Dataset entries
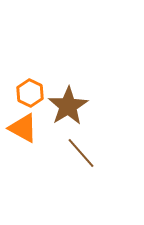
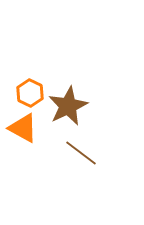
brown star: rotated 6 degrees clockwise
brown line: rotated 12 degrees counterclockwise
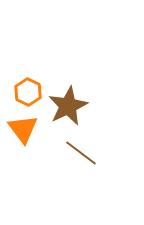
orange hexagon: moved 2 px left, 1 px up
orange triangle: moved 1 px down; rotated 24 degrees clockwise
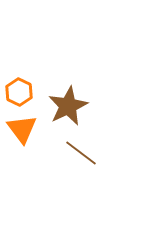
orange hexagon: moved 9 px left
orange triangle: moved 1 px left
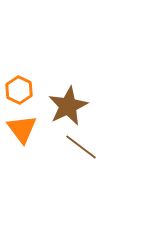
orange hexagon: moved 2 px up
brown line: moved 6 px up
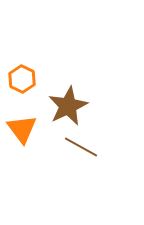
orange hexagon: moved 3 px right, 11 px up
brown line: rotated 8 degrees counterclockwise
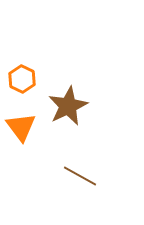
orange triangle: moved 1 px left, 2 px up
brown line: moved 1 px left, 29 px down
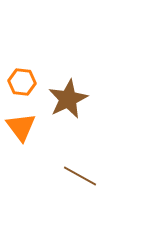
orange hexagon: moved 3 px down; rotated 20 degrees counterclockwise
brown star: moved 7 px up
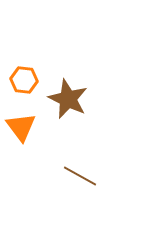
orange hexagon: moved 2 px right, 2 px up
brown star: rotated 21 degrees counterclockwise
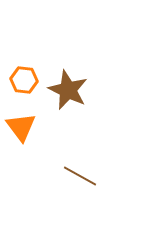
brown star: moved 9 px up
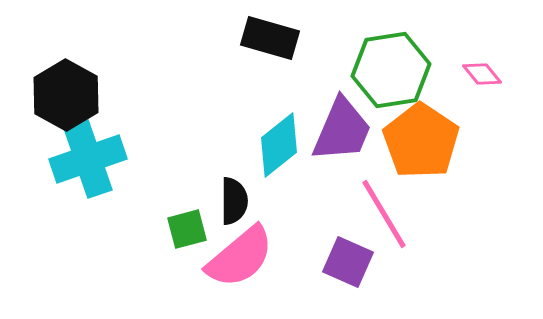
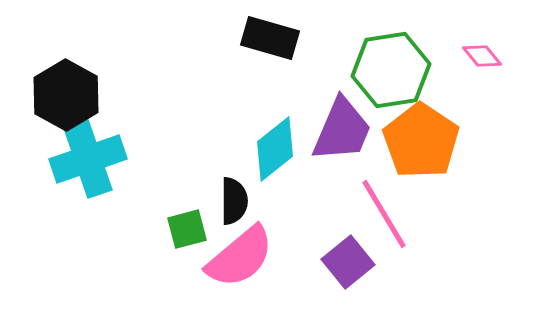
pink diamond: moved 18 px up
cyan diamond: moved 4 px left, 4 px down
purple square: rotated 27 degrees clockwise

■ **What to work on**
Rewrite the lines from the one containing "pink diamond: moved 18 px up" through the end of the entries, replacing "purple square" with "purple circle" and keeping everything else the same.

■ **Task output**
pink diamond: moved 18 px up
cyan diamond: moved 4 px left, 4 px down
purple circle: rotated 27 degrees clockwise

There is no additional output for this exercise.